(Exercise material)

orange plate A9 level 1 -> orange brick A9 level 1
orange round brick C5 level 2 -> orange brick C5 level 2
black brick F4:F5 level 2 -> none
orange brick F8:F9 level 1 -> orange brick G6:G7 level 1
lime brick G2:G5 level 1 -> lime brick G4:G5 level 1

(End Exercise material)
(Exercise material)

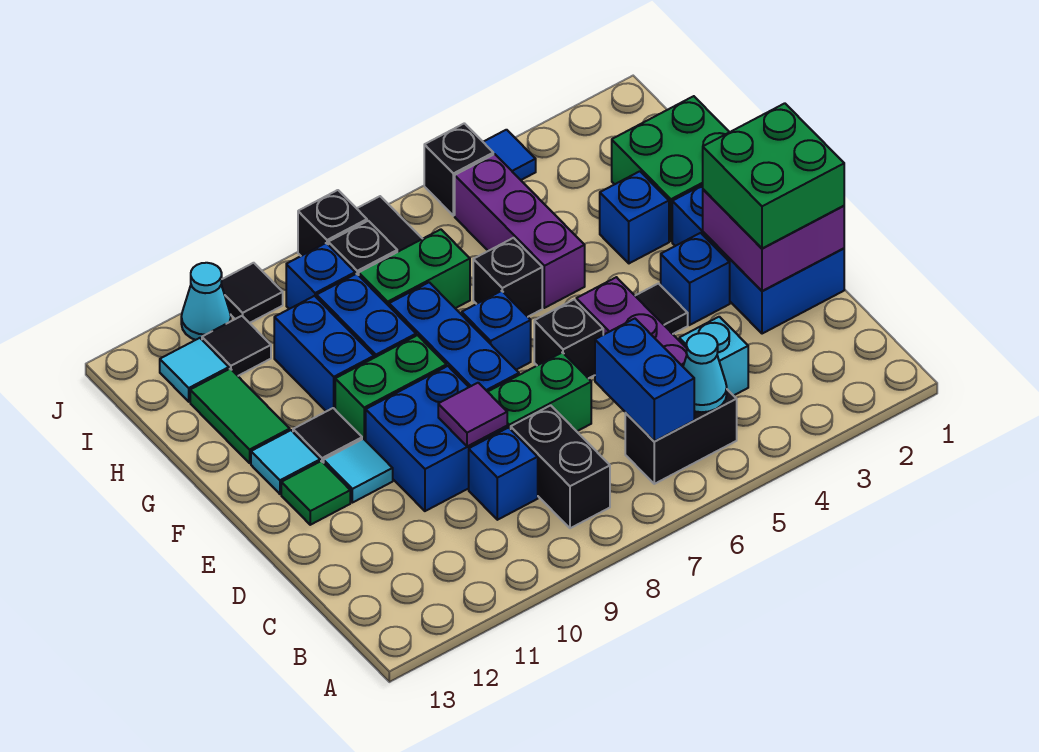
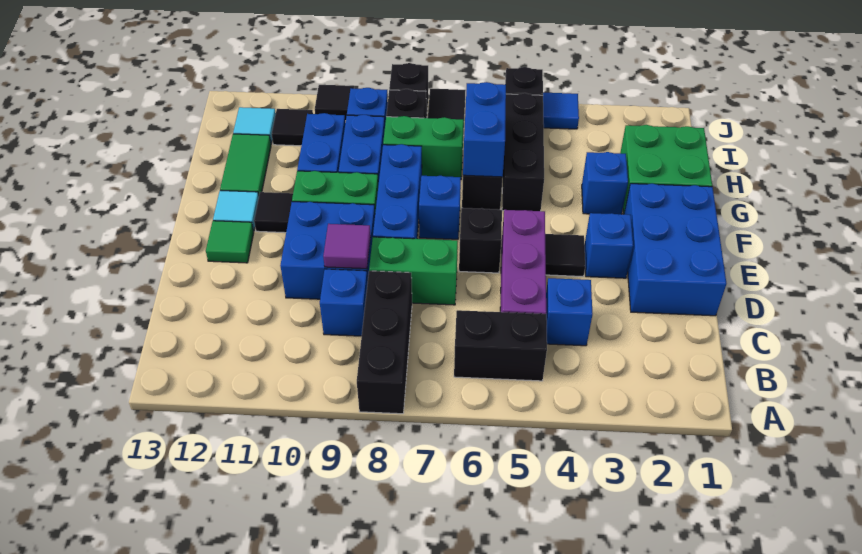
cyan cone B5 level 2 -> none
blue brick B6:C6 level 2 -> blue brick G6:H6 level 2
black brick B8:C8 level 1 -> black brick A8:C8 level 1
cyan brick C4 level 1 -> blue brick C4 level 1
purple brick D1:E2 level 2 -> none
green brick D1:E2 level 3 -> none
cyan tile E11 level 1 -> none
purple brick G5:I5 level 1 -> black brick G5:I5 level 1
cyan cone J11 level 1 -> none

(End Exercise material)

:: To do ::
The lines above from the one with "black brick F4:F5 level 2 -> none" through the one with "lime brick G2:G5" are to be duplicated exactly, ends included, with nothing added.

:: Task output ::
black brick F4:F5 level 2 -> none
orange brick F8:F9 level 1 -> orange brick G6:G7 level 1
lime brick G2:G5 level 1 -> lime brick G4:G5 level 1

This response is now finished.